◆ REQUIRED WORK ◆
Copy, from the entries below, each line where the word "VLOAD" can be found.

◆ Before-and-after change data ◆
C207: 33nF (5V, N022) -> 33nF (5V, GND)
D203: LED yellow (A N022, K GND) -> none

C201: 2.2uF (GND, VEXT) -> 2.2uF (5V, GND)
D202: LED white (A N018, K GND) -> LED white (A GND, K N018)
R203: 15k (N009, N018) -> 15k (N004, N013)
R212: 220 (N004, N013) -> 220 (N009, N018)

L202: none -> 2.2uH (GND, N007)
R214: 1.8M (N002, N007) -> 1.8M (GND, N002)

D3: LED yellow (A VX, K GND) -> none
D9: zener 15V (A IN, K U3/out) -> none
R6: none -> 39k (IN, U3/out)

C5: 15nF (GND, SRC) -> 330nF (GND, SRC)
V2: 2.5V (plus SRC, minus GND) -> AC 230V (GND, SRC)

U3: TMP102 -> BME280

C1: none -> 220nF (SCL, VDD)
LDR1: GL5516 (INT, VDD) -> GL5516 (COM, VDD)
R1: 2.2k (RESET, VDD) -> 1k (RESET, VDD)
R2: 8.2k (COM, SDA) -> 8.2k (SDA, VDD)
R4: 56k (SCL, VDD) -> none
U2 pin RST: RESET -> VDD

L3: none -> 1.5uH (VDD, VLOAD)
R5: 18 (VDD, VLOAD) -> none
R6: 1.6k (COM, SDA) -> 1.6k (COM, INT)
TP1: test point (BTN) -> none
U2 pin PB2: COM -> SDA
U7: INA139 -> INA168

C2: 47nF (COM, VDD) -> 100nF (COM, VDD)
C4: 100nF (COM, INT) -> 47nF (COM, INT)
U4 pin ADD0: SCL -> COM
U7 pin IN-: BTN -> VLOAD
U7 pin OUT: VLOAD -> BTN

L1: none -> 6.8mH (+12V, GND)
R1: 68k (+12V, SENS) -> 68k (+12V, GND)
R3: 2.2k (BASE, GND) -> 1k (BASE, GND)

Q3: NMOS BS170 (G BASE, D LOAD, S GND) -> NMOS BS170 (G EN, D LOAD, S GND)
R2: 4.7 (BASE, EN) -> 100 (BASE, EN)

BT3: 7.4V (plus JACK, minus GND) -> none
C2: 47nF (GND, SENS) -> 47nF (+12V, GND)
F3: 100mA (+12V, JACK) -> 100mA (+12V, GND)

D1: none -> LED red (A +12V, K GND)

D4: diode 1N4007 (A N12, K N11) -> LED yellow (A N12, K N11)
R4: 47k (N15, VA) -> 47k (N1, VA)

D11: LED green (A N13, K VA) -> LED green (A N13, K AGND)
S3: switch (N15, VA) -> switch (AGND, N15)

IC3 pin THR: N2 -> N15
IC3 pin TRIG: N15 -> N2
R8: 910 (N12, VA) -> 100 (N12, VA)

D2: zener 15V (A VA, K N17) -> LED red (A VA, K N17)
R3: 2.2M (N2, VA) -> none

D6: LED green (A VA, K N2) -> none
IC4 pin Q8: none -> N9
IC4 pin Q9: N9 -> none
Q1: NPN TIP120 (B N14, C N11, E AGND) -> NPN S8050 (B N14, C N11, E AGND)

◆ WRITTEN SOLUTION ◆
L3: none -> 1.5uH (VDD, VLOAD)
R5: 18 (VDD, VLOAD) -> none
U7 pin IN-: BTN -> VLOAD
U7 pin OUT: VLOAD -> BTN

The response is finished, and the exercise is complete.